__DATASET__
**********
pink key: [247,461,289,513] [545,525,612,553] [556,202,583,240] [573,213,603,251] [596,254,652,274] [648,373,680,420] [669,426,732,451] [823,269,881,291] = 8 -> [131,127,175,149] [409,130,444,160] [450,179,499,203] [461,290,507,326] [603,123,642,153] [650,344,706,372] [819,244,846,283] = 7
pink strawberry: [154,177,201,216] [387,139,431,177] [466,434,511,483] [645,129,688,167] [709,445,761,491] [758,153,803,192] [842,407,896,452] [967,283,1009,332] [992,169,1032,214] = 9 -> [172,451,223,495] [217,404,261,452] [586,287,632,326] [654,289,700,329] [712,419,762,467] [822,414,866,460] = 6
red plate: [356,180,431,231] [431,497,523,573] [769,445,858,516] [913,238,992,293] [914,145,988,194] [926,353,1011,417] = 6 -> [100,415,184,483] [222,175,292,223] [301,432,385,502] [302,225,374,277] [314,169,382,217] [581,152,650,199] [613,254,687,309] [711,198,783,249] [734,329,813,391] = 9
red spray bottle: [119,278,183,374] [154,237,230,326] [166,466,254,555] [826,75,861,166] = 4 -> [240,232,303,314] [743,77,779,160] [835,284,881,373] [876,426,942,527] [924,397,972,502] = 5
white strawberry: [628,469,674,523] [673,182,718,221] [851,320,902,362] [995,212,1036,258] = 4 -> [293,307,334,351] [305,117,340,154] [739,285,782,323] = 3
**********
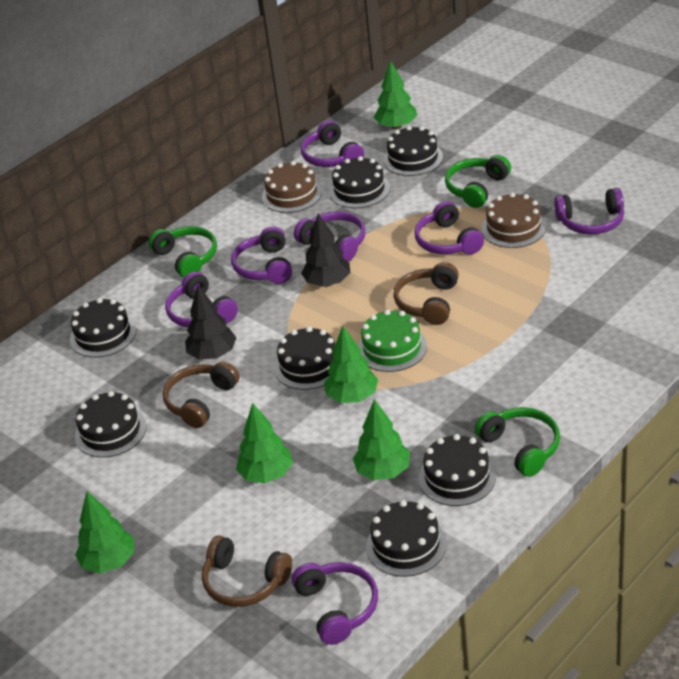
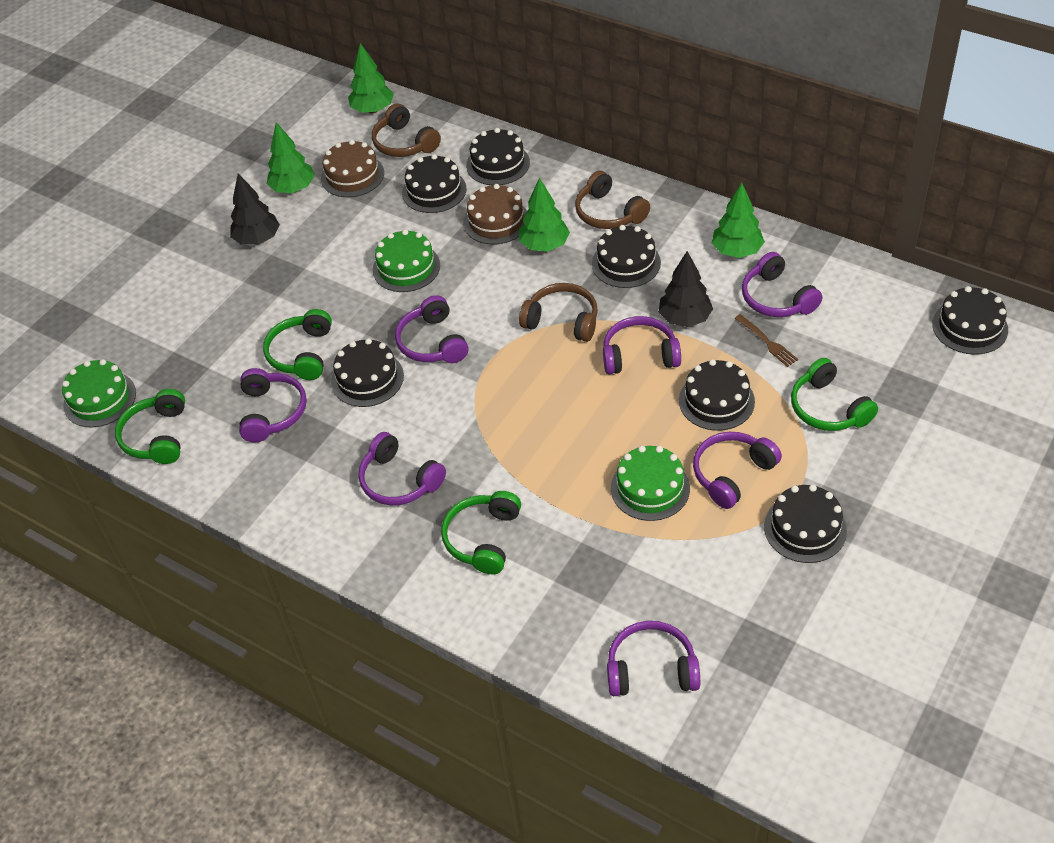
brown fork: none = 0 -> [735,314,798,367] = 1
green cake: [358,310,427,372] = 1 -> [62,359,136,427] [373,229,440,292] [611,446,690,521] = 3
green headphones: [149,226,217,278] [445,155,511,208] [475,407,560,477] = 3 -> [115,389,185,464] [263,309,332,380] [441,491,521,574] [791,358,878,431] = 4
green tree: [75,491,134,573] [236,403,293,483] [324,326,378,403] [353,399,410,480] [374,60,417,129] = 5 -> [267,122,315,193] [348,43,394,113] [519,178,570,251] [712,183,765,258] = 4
**********
In the entries above, please find the line with "pink strawberry: [154,177,201,216]" and the line with "red spray bottle: [119,278,183,374]", then write out exactly those two lines and every line between them, and nothing more.

pink strawberry: [154,177,201,216] [387,139,431,177] [466,434,511,483] [645,129,688,167] [709,445,761,491] [758,153,803,192] [842,407,896,452] [967,283,1009,332] [992,169,1032,214] = 9 -> [172,451,223,495] [217,404,261,452] [586,287,632,326] [654,289,700,329] [712,419,762,467] [822,414,866,460] = 6
red plate: [356,180,431,231] [431,497,523,573] [769,445,858,516] [913,238,992,293] [914,145,988,194] [926,353,1011,417] = 6 -> [100,415,184,483] [222,175,292,223] [301,432,385,502] [302,225,374,277] [314,169,382,217] [581,152,650,199] [613,254,687,309] [711,198,783,249] [734,329,813,391] = 9
red spray bottle: [119,278,183,374] [154,237,230,326] [166,466,254,555] [826,75,861,166] = 4 -> [240,232,303,314] [743,77,779,160] [835,284,881,373] [876,426,942,527] [924,397,972,502] = 5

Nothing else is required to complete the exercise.